Object matching data —
---+---
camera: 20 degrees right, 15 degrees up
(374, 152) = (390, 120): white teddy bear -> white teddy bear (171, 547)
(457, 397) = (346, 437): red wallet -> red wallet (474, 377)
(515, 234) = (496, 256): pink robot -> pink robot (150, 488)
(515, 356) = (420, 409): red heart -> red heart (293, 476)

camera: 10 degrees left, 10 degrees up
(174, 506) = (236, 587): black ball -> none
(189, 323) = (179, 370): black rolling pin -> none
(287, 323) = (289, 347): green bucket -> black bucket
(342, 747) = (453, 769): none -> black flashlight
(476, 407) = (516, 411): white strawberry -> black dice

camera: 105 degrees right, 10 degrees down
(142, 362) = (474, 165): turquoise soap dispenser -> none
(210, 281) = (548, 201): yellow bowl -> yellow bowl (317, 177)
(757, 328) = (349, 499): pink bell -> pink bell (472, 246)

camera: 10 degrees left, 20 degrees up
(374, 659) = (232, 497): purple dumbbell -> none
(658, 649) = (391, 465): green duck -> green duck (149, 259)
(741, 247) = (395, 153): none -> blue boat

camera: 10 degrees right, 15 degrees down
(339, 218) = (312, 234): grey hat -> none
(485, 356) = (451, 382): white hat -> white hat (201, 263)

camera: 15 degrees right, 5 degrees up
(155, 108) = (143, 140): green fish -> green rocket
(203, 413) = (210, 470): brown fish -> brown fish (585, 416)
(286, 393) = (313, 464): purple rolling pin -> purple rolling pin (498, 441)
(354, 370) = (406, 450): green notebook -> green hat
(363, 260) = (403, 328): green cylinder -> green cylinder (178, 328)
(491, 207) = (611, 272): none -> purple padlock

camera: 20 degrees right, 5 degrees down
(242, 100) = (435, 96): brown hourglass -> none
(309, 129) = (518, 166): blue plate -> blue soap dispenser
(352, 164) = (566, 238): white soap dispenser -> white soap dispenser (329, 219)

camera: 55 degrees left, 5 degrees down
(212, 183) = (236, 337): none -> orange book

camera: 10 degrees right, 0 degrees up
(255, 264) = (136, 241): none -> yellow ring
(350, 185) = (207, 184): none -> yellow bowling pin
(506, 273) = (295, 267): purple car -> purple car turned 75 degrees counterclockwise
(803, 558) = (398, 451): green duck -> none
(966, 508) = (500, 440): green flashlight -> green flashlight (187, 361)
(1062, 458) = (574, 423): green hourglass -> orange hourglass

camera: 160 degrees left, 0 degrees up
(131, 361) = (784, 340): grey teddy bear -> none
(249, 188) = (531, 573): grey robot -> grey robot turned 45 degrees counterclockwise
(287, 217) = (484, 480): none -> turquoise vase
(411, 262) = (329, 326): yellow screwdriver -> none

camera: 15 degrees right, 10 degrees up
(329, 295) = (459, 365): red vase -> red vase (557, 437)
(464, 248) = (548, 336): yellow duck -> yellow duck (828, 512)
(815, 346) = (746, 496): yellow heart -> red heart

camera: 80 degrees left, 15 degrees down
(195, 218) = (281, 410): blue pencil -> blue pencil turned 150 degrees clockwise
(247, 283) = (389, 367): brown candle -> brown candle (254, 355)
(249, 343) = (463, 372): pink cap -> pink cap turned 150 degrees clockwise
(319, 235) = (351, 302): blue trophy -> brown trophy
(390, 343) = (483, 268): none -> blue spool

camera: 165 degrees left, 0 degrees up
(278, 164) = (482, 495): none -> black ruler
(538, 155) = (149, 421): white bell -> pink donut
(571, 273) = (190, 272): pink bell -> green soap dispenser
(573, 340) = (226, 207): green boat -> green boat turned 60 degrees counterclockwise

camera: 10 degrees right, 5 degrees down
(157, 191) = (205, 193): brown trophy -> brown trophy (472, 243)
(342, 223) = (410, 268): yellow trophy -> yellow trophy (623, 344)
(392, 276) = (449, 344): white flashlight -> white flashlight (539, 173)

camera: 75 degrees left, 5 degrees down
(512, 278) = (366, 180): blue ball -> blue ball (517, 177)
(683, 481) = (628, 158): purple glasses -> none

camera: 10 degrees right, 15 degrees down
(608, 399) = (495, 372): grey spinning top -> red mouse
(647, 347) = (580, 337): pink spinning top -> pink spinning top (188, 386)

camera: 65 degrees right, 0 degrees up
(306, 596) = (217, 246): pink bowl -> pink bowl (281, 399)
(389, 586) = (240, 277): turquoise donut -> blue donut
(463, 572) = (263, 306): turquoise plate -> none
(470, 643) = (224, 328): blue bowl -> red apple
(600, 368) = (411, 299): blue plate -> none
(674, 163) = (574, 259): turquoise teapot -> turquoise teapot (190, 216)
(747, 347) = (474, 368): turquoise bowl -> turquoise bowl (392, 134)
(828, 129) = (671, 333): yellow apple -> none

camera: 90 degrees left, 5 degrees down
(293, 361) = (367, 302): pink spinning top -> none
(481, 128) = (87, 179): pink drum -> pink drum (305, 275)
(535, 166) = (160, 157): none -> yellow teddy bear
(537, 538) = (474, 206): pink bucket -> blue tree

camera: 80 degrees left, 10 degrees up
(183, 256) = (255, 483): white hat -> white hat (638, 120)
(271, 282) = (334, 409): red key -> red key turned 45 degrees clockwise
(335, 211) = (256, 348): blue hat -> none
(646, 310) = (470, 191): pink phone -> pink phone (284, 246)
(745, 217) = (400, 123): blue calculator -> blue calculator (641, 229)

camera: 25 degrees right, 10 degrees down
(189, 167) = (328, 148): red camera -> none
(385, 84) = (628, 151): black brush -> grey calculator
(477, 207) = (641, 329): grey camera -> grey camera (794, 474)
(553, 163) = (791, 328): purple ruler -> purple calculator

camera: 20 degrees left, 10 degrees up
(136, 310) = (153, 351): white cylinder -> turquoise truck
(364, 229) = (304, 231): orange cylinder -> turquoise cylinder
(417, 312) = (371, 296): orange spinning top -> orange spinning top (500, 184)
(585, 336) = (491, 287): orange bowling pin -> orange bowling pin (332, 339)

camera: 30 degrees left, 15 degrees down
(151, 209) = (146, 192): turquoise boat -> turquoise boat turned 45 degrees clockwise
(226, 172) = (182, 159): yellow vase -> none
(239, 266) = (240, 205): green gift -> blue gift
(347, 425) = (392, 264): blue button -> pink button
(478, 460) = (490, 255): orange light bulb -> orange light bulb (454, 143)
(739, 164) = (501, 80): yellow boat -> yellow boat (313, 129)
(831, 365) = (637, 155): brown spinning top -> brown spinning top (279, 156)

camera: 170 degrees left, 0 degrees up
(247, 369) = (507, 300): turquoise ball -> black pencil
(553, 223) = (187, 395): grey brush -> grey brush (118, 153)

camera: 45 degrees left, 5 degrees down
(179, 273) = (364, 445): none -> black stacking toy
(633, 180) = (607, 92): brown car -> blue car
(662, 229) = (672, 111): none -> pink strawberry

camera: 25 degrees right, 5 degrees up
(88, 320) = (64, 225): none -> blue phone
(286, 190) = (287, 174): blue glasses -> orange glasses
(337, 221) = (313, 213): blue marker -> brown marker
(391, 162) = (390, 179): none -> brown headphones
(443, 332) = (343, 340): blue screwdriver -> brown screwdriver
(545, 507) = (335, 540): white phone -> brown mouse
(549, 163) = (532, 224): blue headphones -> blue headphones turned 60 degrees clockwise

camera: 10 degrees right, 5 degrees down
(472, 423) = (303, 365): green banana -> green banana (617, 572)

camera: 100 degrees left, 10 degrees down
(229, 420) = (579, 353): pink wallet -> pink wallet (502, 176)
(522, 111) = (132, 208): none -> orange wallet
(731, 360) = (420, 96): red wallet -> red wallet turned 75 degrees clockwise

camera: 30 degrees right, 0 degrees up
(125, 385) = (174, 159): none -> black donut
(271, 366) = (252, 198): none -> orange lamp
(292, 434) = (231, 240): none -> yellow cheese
---+---
EXERCISE BRIEF — What is needed is an exact copy of all the entries.

ANSWER SPACE —
camera: 20 degrees right, 15 degrees up
(374, 152) = (390, 120): white teddy bear -> white teddy bear (171, 547)
(457, 397) = (346, 437): red wallet -> red wallet (474, 377)
(515, 234) = (496, 256): pink robot -> pink robot (150, 488)
(515, 356) = (420, 409): red heart -> red heart (293, 476)

camera: 10 degrees left, 10 degrees up
(174, 506) = (236, 587): black ball -> none
(189, 323) = (179, 370): black rolling pin -> none
(287, 323) = (289, 347): green bucket -> black bucket
(342, 747) = (453, 769): none -> black flashlight
(476, 407) = (516, 411): white strawberry -> black dice

camera: 105 degrees right, 10 degrees down
(142, 362) = (474, 165): turquoise soap dispenser -> none
(210, 281) = (548, 201): yellow bowl -> yellow bowl (317, 177)
(757, 328) = (349, 499): pink bell -> pink bell (472, 246)

camera: 10 degrees left, 20 degrees up
(374, 659) = (232, 497): purple dumbbell -> none
(658, 649) = (391, 465): green duck -> green duck (149, 259)
(741, 247) = (395, 153): none -> blue boat

camera: 10 degrees right, 15 degrees down
(339, 218) = (312, 234): grey hat -> none
(485, 356) = (451, 382): white hat -> white hat (201, 263)

camera: 15 degrees right, 5 degrees up
(155, 108) = (143, 140): green fish -> green rocket
(203, 413) = (210, 470): brown fish -> brown fish (585, 416)
(286, 393) = (313, 464): purple rolling pin -> purple rolling pin (498, 441)
(354, 370) = (406, 450): green notebook -> green hat
(363, 260) = (403, 328): green cylinder -> green cylinder (178, 328)
(491, 207) = (611, 272): none -> purple padlock

camera: 20 degrees right, 5 degrees down
(242, 100) = (435, 96): brown hourglass -> none
(309, 129) = (518, 166): blue plate -> blue soap dispenser
(352, 164) = (566, 238): white soap dispenser -> white soap dispenser (329, 219)

camera: 55 degrees left, 5 degrees down
(212, 183) = (236, 337): none -> orange book

camera: 10 degrees right, 0 degrees up
(255, 264) = (136, 241): none -> yellow ring
(350, 185) = (207, 184): none -> yellow bowling pin
(506, 273) = (295, 267): purple car -> purple car turned 75 degrees counterclockwise
(803, 558) = (398, 451): green duck -> none
(966, 508) = (500, 440): green flashlight -> green flashlight (187, 361)
(1062, 458) = (574, 423): green hourglass -> orange hourglass

camera: 160 degrees left, 0 degrees up
(131, 361) = (784, 340): grey teddy bear -> none
(249, 188) = (531, 573): grey robot -> grey robot turned 45 degrees counterclockwise
(287, 217) = (484, 480): none -> turquoise vase
(411, 262) = (329, 326): yellow screwdriver -> none

camera: 15 degrees right, 10 degrees up
(329, 295) = (459, 365): red vase -> red vase (557, 437)
(464, 248) = (548, 336): yellow duck -> yellow duck (828, 512)
(815, 346) = (746, 496): yellow heart -> red heart

camera: 80 degrees left, 15 degrees down
(195, 218) = (281, 410): blue pencil -> blue pencil turned 150 degrees clockwise
(247, 283) = (389, 367): brown candle -> brown candle (254, 355)
(249, 343) = (463, 372): pink cap -> pink cap turned 150 degrees clockwise
(319, 235) = (351, 302): blue trophy -> brown trophy
(390, 343) = (483, 268): none -> blue spool

camera: 165 degrees left, 0 degrees up
(278, 164) = (482, 495): none -> black ruler
(538, 155) = (149, 421): white bell -> pink donut
(571, 273) = (190, 272): pink bell -> green soap dispenser
(573, 340) = (226, 207): green boat -> green boat turned 60 degrees counterclockwise

camera: 10 degrees right, 5 degrees down
(157, 191) = (205, 193): brown trophy -> brown trophy (472, 243)
(342, 223) = (410, 268): yellow trophy -> yellow trophy (623, 344)
(392, 276) = (449, 344): white flashlight -> white flashlight (539, 173)

camera: 75 degrees left, 5 degrees down
(512, 278) = (366, 180): blue ball -> blue ball (517, 177)
(683, 481) = (628, 158): purple glasses -> none

camera: 10 degrees right, 15 degrees down
(608, 399) = (495, 372): grey spinning top -> red mouse
(647, 347) = (580, 337): pink spinning top -> pink spinning top (188, 386)

camera: 65 degrees right, 0 degrees up
(306, 596) = (217, 246): pink bowl -> pink bowl (281, 399)
(389, 586) = (240, 277): turquoise donut -> blue donut
(463, 572) = (263, 306): turquoise plate -> none
(470, 643) = (224, 328): blue bowl -> red apple
(600, 368) = (411, 299): blue plate -> none
(674, 163) = (574, 259): turquoise teapot -> turquoise teapot (190, 216)
(747, 347) = (474, 368): turquoise bowl -> turquoise bowl (392, 134)
(828, 129) = (671, 333): yellow apple -> none

camera: 90 degrees left, 5 degrees down
(293, 361) = (367, 302): pink spinning top -> none
(481, 128) = (87, 179): pink drum -> pink drum (305, 275)
(535, 166) = (160, 157): none -> yellow teddy bear
(537, 538) = (474, 206): pink bucket -> blue tree

camera: 80 degrees left, 10 degrees up
(183, 256) = (255, 483): white hat -> white hat (638, 120)
(271, 282) = (334, 409): red key -> red key turned 45 degrees clockwise
(335, 211) = (256, 348): blue hat -> none
(646, 310) = (470, 191): pink phone -> pink phone (284, 246)
(745, 217) = (400, 123): blue calculator -> blue calculator (641, 229)

camera: 25 degrees right, 10 degrees down
(189, 167) = (328, 148): red camera -> none
(385, 84) = (628, 151): black brush -> grey calculator
(477, 207) = (641, 329): grey camera -> grey camera (794, 474)
(553, 163) = (791, 328): purple ruler -> purple calculator

camera: 20 degrees left, 10 degrees up
(136, 310) = (153, 351): white cylinder -> turquoise truck
(364, 229) = (304, 231): orange cylinder -> turquoise cylinder
(417, 312) = (371, 296): orange spinning top -> orange spinning top (500, 184)
(585, 336) = (491, 287): orange bowling pin -> orange bowling pin (332, 339)

camera: 30 degrees left, 15 degrees down
(151, 209) = (146, 192): turquoise boat -> turquoise boat turned 45 degrees clockwise
(226, 172) = (182, 159): yellow vase -> none
(239, 266) = (240, 205): green gift -> blue gift
(347, 425) = (392, 264): blue button -> pink button
(478, 460) = (490, 255): orange light bulb -> orange light bulb (454, 143)
(739, 164) = (501, 80): yellow boat -> yellow boat (313, 129)
(831, 365) = (637, 155): brown spinning top -> brown spinning top (279, 156)

camera: 170 degrees left, 0 degrees up
(247, 369) = (507, 300): turquoise ball -> black pencil
(553, 223) = (187, 395): grey brush -> grey brush (118, 153)

camera: 45 degrees left, 5 degrees down
(179, 273) = (364, 445): none -> black stacking toy
(633, 180) = (607, 92): brown car -> blue car
(662, 229) = (672, 111): none -> pink strawberry

camera: 25 degrees right, 5 degrees up
(88, 320) = (64, 225): none -> blue phone
(286, 190) = (287, 174): blue glasses -> orange glasses
(337, 221) = (313, 213): blue marker -> brown marker
(391, 162) = (390, 179): none -> brown headphones
(443, 332) = (343, 340): blue screwdriver -> brown screwdriver
(545, 507) = (335, 540): white phone -> brown mouse
(549, 163) = (532, 224): blue headphones -> blue headphones turned 60 degrees clockwise

camera: 10 degrees right, 5 degrees down
(472, 423) = (303, 365): green banana -> green banana (617, 572)

camera: 100 degrees left, 10 degrees down
(229, 420) = (579, 353): pink wallet -> pink wallet (502, 176)
(522, 111) = (132, 208): none -> orange wallet
(731, 360) = (420, 96): red wallet -> red wallet turned 75 degrees clockwise

camera: 30 degrees right, 0 degrees up
(125, 385) = (174, 159): none -> black donut
(271, 366) = (252, 198): none -> orange lamp
(292, 434) = (231, 240): none -> yellow cheese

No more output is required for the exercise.